DATA RECORDS:
________
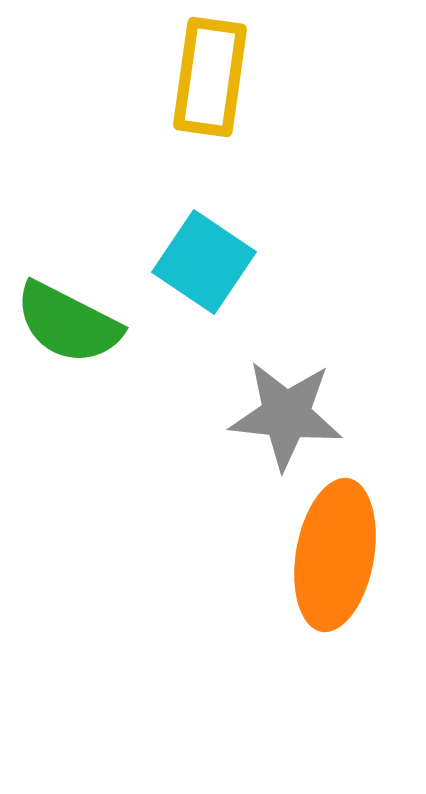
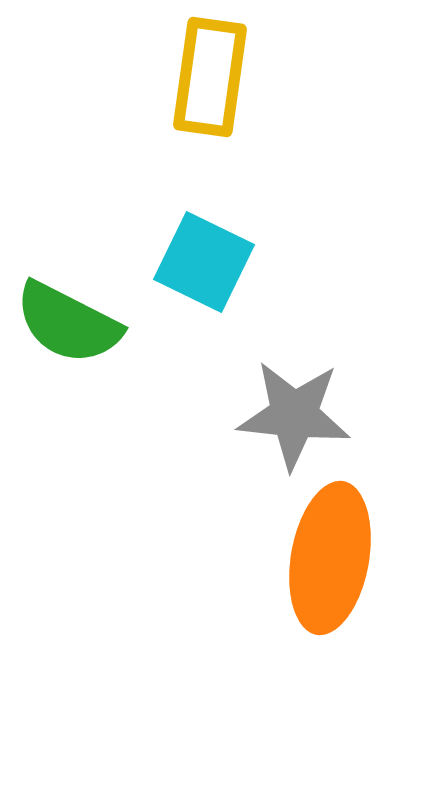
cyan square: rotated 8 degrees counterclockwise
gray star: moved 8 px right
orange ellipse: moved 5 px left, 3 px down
________
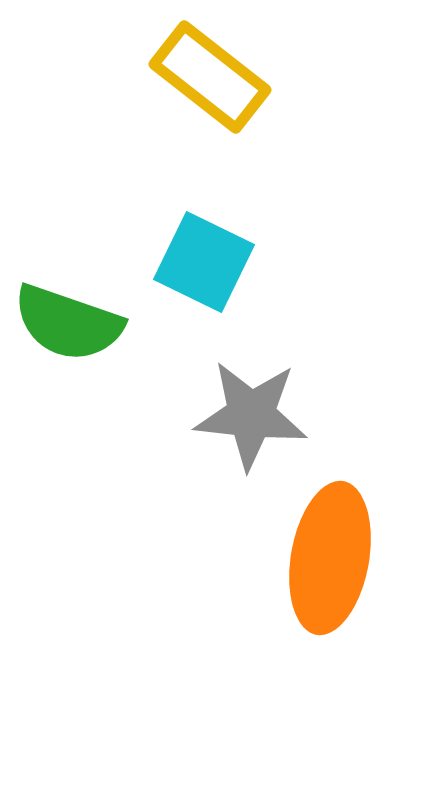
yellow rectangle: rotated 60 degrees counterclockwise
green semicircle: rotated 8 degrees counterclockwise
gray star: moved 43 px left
________
Copy the items word for word, starting with the line that contains "yellow rectangle: rotated" and going on through the line that contains "gray star: moved 43 px left".

CORRECT RESULT:
yellow rectangle: rotated 60 degrees counterclockwise
green semicircle: rotated 8 degrees counterclockwise
gray star: moved 43 px left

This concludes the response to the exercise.